* _Set problem_: Locate each line in the material below that contains the string "none" and copy those lines.

* _Recorded data_:
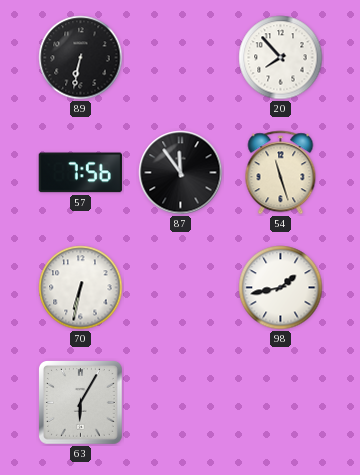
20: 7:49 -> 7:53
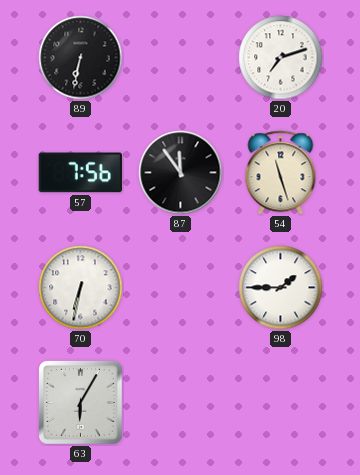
20: 7:53 -> 7:12
98: 1:43 -> 1:45
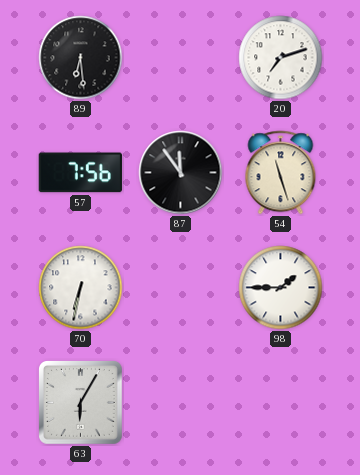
89: 6:32 -> 6:29
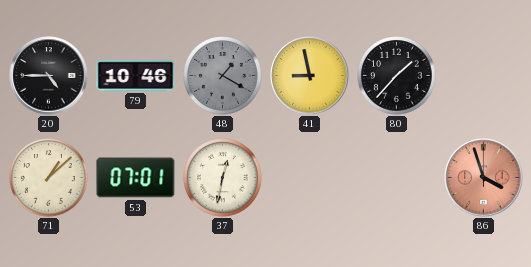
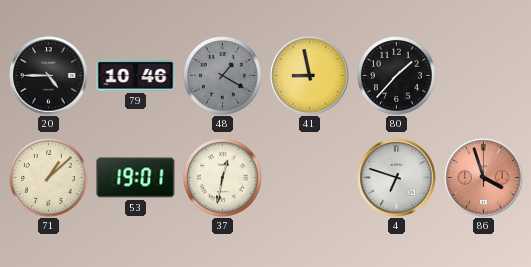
53: 07:01 -> 19:01
4: none -> 6:48
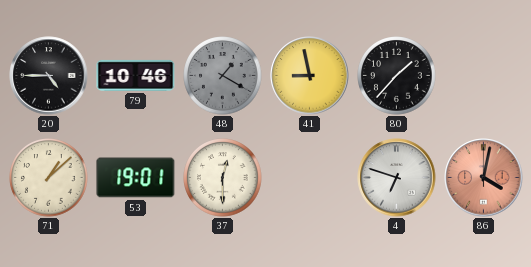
37: 12:32 -> 12:30
86: 3:57 -> 4:02
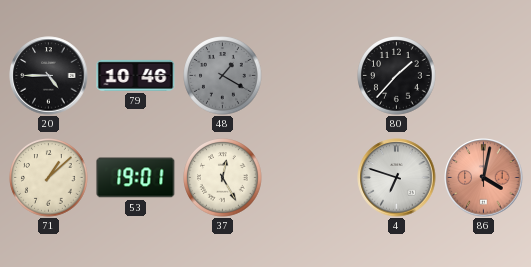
41: 8:58 -> none
37: 12:30 -> 12:25
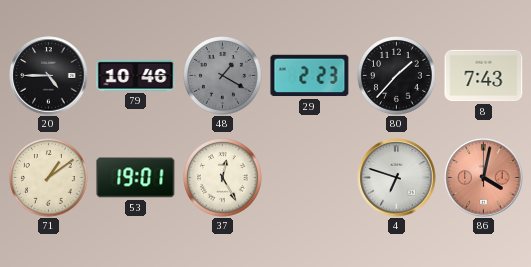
29: none -> 2:23
8: none -> 7:43
71: 1:08 -> 1:09
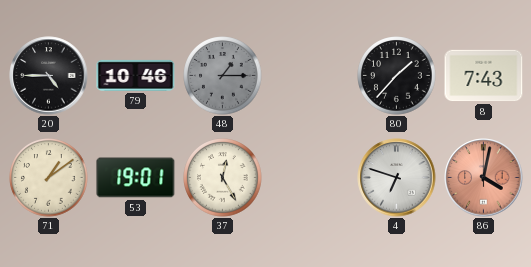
48: 1:20 -> 1:15
29: 2:23 -> none
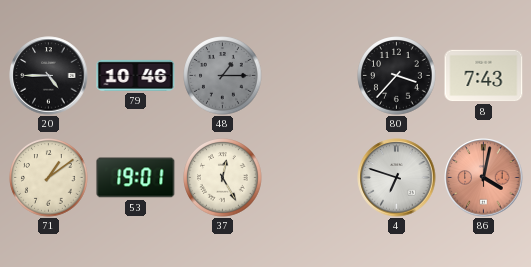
80: 1:37 -> 3:37
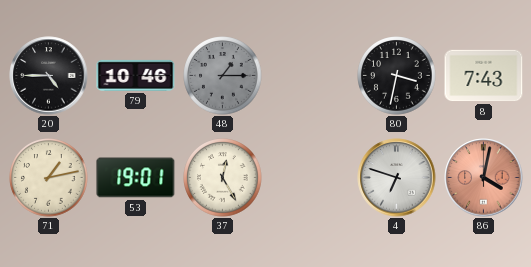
80: 3:37 -> 3:32
71: 1:09 -> 1:13
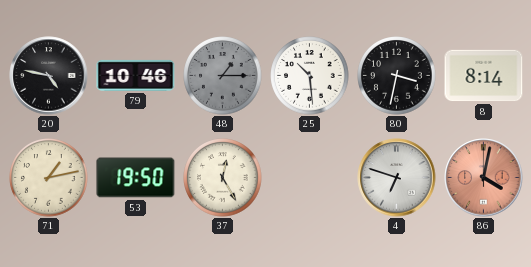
20: 4:45 -> 4:47
25: none -> 10:29
8: 7:43 -> 8:14
53: 19:01 -> 19:50
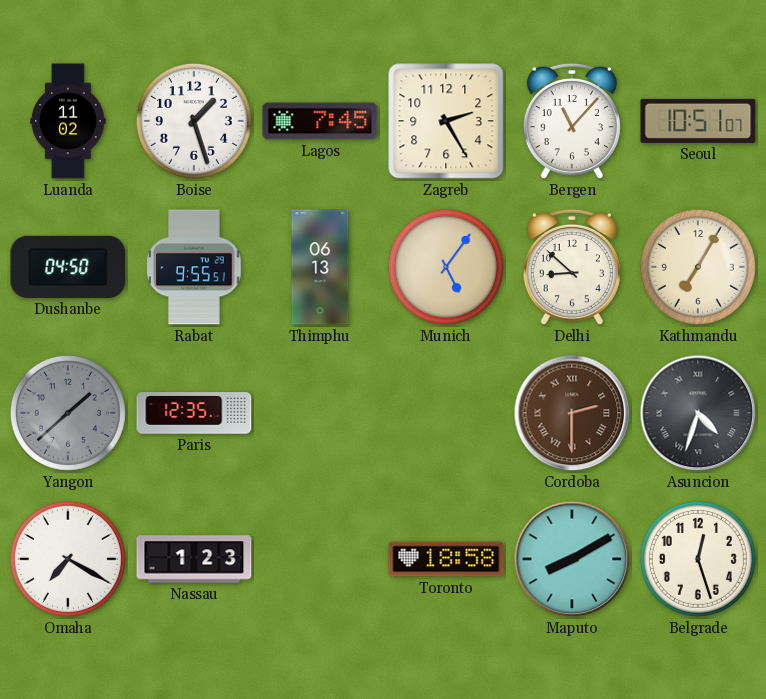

* _Task solution_:
4: none -> 6:48
41: 8:58 -> none
29: none -> 2:23
8: none -> 7:43
29: 2:23 -> none
25: none -> 10:29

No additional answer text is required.